Task ::
In the records below, find the line containing "gray square: (458, 672)"; restate it and every later line word for word, through the last.

Shape state change listings:
--- START ---

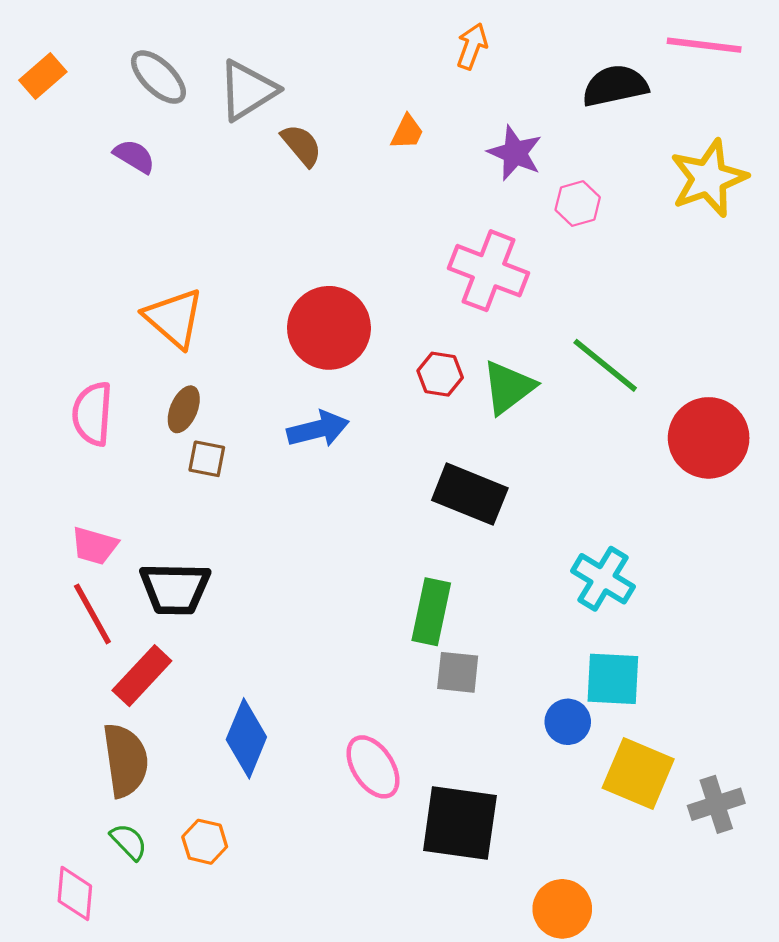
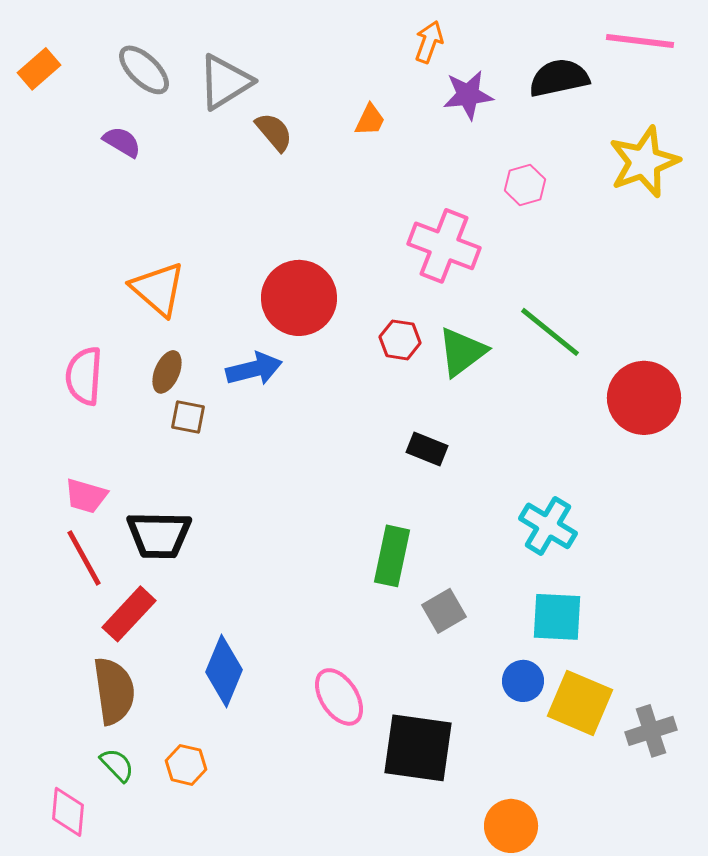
purple star: (515, 153) -> (468, 95), moved, turned -30
blue arrow: (318, 429) -> (254, 369), moved
black rectangle: (470, 494) -> (427, 449), size x0.6
gray square: (458, 672) -> (444, 611), moved, turned -36
blue circle: (568, 722) -> (523, 681), moved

--- END ---

Completed task ::
gray square: (458, 672) -> (444, 611), moved, turned -36
blue circle: (568, 722) -> (523, 681), moved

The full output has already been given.